● Exercise requirements: Your task is to transcribe all of the data below exactly, omitting the images.

[Difference listings]

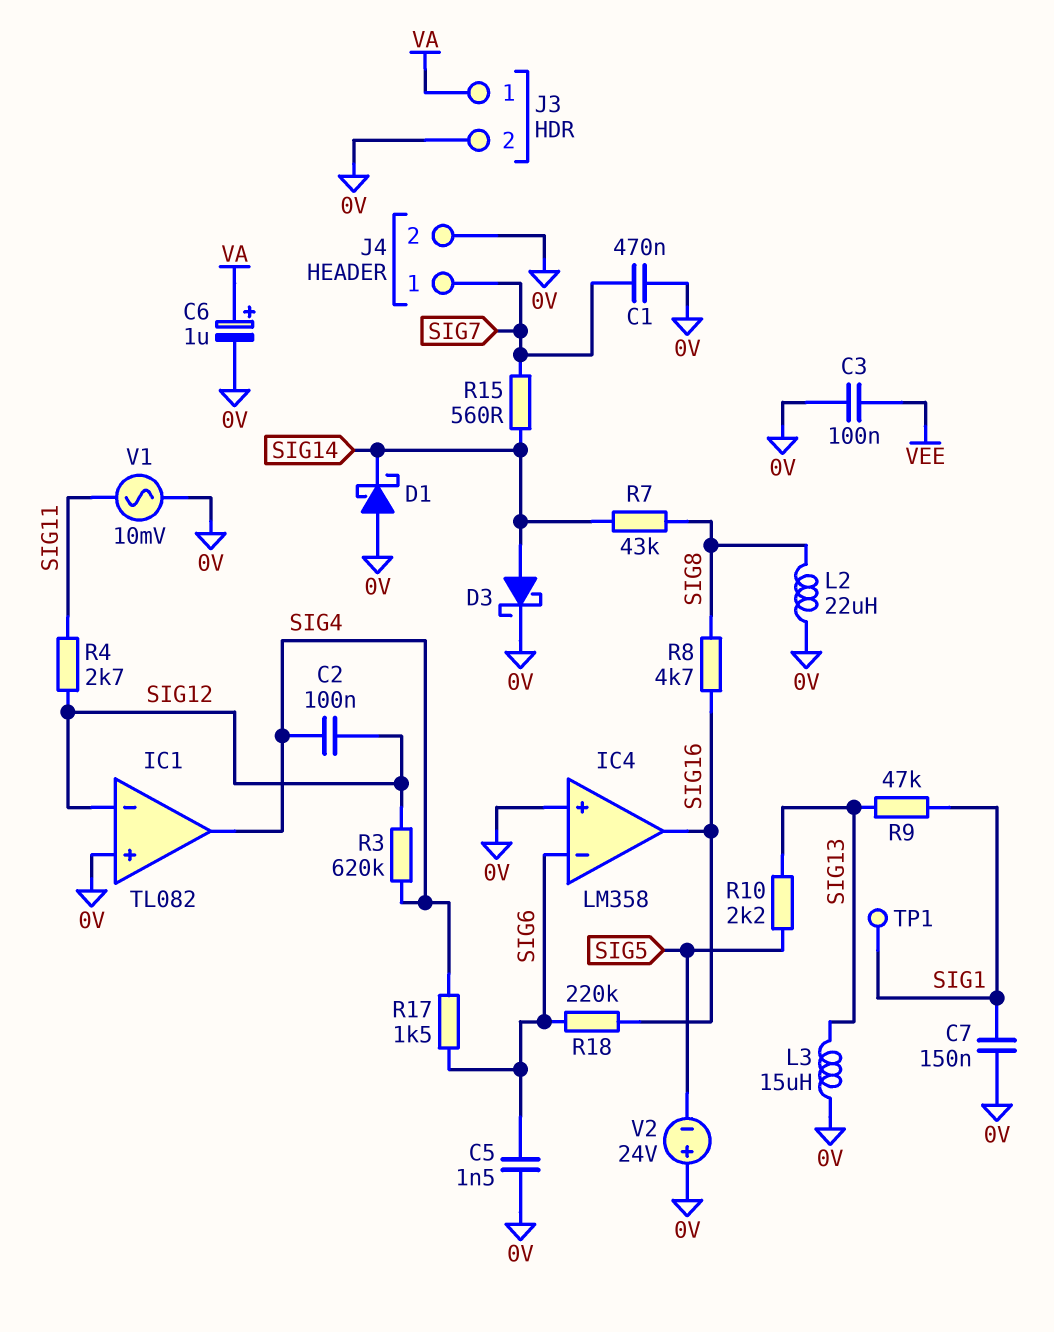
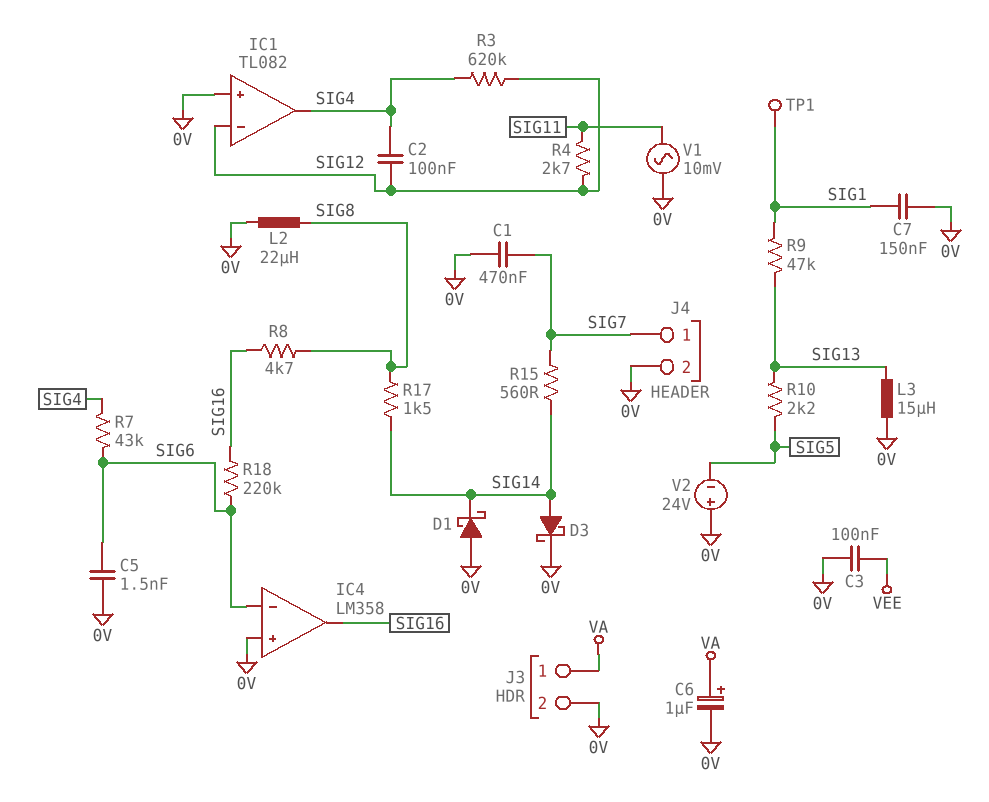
R7: 43k (SIG8, SIG14) -> 43k (SIG4, SIG6)
R17: 1.5k (SIG4, SIG6) -> 1.5k (SIG8, SIG14)

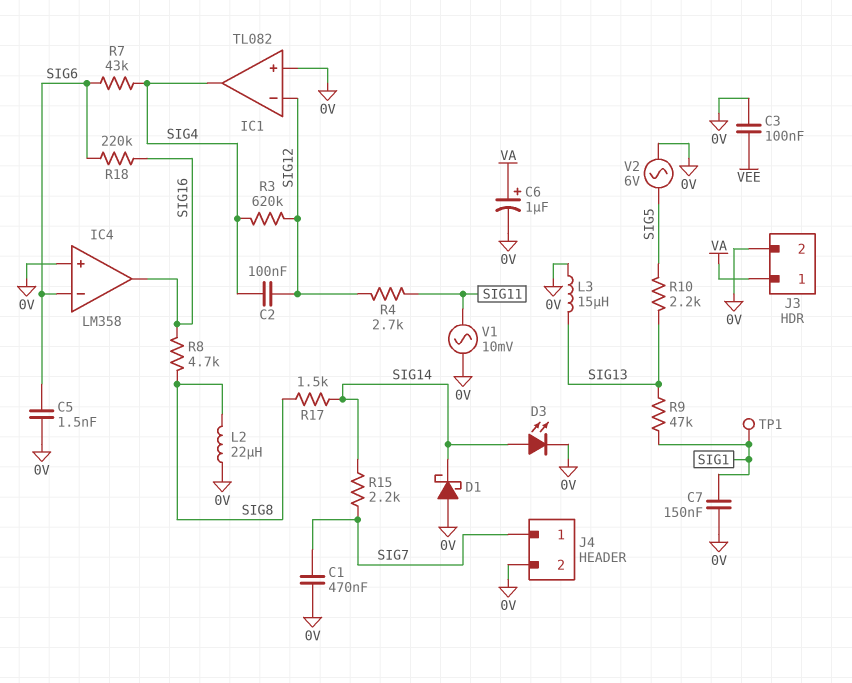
D3: schottky (A SIG14, K 0V) -> LED (A SIG14, K 0V)
R15: 560 (SIG7, SIG14) -> 2.2k (SIG7, SIG14)
V2: 24V (plus 0V, minus SIG5) -> AC 6V (0V, SIG5)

● Output of the exercise:
R7: 43k (SIG8, SIG14) -> 43k (SIG4, SIG6)
R17: 1.5k (SIG4, SIG6) -> 1.5k (SIG8, SIG14)

D3: schottky (A SIG14, K 0V) -> LED (A SIG14, K 0V)
R15: 560 (SIG7, SIG14) -> 2.2k (SIG7, SIG14)
V2: 24V (plus 0V, minus SIG5) -> AC 6V (0V, SIG5)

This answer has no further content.